WORK REQUEST —
Give back the entries exactly, ending with the "none -> green brick A7 level 1" line.
_ _ _
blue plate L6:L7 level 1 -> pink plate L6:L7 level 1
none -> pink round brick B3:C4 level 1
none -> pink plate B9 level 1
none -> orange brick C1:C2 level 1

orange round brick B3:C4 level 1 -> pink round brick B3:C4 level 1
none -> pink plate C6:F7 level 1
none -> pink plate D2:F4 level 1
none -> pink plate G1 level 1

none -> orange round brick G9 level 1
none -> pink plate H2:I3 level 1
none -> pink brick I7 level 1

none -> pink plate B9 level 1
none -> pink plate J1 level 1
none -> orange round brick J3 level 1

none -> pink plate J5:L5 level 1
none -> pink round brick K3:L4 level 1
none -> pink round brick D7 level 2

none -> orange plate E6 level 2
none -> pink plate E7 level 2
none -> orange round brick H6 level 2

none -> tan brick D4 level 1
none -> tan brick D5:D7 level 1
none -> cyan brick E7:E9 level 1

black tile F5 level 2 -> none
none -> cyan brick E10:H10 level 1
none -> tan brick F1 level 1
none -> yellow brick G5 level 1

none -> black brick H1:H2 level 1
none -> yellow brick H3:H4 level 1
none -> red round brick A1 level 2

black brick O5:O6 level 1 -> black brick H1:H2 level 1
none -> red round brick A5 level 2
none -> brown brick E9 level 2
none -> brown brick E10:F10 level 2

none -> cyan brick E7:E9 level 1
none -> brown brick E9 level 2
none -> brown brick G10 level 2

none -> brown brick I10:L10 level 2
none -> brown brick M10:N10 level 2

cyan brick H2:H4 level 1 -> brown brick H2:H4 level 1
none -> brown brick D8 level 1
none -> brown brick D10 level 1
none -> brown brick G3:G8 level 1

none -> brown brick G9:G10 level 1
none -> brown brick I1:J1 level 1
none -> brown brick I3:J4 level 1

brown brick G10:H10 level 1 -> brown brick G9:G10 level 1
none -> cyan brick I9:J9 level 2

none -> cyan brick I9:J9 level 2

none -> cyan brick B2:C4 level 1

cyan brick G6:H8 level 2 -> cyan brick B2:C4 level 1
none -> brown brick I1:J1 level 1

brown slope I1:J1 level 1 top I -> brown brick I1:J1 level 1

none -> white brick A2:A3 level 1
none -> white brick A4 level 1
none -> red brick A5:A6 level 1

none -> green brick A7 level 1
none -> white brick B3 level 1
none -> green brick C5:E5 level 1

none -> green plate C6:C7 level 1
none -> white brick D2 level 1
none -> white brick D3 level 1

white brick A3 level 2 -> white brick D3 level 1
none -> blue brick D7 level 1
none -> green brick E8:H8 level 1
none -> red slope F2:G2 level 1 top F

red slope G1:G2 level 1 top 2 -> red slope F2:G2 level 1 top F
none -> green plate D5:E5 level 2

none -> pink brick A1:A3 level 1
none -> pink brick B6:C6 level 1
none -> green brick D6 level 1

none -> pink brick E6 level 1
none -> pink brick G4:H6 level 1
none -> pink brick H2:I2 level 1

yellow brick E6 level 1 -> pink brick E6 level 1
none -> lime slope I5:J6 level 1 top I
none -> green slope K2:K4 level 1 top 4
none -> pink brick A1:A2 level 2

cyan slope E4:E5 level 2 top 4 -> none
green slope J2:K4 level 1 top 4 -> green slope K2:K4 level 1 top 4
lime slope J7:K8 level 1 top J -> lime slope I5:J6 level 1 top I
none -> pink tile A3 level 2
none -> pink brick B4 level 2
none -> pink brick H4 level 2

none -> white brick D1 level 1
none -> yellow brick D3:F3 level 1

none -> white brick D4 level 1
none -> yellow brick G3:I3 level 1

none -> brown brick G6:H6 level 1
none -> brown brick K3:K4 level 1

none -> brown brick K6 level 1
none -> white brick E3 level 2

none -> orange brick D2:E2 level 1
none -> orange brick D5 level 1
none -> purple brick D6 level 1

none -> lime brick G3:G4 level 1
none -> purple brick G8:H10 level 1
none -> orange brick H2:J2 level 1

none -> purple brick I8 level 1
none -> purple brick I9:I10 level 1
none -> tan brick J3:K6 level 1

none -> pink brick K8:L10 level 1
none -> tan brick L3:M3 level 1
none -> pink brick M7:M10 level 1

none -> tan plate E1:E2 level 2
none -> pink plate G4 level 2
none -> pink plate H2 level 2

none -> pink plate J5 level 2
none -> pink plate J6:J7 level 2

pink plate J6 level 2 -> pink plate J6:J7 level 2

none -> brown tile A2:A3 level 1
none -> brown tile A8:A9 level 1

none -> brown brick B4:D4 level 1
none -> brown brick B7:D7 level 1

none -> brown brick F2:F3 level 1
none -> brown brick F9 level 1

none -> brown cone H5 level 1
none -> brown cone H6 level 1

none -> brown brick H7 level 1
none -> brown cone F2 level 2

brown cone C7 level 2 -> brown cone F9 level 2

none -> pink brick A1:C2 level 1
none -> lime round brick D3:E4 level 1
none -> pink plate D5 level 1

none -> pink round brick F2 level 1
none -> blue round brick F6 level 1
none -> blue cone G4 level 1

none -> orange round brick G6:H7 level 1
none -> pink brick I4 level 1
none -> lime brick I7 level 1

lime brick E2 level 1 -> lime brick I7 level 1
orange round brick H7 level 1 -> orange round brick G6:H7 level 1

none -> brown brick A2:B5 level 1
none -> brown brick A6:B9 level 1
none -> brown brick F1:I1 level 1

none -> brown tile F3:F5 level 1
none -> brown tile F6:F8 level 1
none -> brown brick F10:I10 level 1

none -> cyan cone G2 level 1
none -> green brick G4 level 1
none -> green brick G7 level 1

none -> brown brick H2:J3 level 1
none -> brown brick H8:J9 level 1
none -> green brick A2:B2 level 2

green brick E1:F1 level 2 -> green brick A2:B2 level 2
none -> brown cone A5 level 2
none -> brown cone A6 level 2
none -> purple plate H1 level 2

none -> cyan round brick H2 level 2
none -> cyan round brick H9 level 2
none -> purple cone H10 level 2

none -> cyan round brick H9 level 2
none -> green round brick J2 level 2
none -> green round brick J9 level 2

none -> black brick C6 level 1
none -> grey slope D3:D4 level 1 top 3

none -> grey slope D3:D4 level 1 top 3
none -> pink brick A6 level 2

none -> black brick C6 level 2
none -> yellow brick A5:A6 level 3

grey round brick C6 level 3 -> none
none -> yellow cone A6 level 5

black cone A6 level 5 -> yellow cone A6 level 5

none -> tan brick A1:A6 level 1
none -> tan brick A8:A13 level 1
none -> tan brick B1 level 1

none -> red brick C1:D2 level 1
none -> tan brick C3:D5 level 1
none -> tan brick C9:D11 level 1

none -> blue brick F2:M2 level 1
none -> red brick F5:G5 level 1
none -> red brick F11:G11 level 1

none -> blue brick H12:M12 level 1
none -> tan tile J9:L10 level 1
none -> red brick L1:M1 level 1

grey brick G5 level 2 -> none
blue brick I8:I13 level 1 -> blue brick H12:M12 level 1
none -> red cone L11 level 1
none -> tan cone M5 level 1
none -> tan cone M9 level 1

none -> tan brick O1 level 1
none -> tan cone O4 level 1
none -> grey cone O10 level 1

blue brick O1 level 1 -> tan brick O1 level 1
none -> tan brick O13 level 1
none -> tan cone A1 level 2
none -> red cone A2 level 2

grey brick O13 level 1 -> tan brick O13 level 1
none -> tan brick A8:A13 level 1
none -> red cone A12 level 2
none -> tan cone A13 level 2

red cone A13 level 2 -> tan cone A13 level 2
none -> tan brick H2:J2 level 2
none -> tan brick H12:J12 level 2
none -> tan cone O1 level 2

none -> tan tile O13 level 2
_ _ _
EXPECTED OUTPUT —
blue plate L6:L7 level 1 -> pink plate L6:L7 level 1
none -> pink round brick B3:C4 level 1
none -> pink plate B9 level 1
none -> orange brick C1:C2 level 1

orange round brick B3:C4 level 1 -> pink round brick B3:C4 level 1
none -> pink plate C6:F7 level 1
none -> pink plate D2:F4 level 1
none -> pink plate G1 level 1

none -> orange round brick G9 level 1
none -> pink plate H2:I3 level 1
none -> pink brick I7 level 1

none -> pink plate B9 level 1
none -> pink plate J1 level 1
none -> orange round brick J3 level 1

none -> pink plate J5:L5 level 1
none -> pink round brick K3:L4 level 1
none -> pink round brick D7 level 2

none -> orange plate E6 level 2
none -> pink plate E7 level 2
none -> orange round brick H6 level 2

none -> tan brick D4 level 1
none -> tan brick D5:D7 level 1
none -> cyan brick E7:E9 level 1

black tile F5 level 2 -> none
none -> cyan brick E10:H10 level 1
none -> tan brick F1 level 1
none -> yellow brick G5 level 1

none -> black brick H1:H2 level 1
none -> yellow brick H3:H4 level 1
none -> red round brick A1 level 2

black brick O5:O6 level 1 -> black brick H1:H2 level 1
none -> red round brick A5 level 2
none -> brown brick E9 level 2
none -> brown brick E10:F10 level 2

none -> cyan brick E7:E9 level 1
none -> brown brick E9 level 2
none -> brown brick G10 level 2

none -> brown brick I10:L10 level 2
none -> brown brick M10:N10 level 2

cyan brick H2:H4 level 1 -> brown brick H2:H4 level 1
none -> brown brick D8 level 1
none -> brown brick D10 level 1
none -> brown brick G3:G8 level 1

none -> brown brick G9:G10 level 1
none -> brown brick I1:J1 level 1
none -> brown brick I3:J4 level 1

brown brick G10:H10 level 1 -> brown brick G9:G10 level 1
none -> cyan brick I9:J9 level 2

none -> cyan brick I9:J9 level 2

none -> cyan brick B2:C4 level 1

cyan brick G6:H8 level 2 -> cyan brick B2:C4 level 1
none -> brown brick I1:J1 level 1

brown slope I1:J1 level 1 top I -> brown brick I1:J1 level 1

none -> white brick A2:A3 level 1
none -> white brick A4 level 1
none -> red brick A5:A6 level 1

none -> green brick A7 level 1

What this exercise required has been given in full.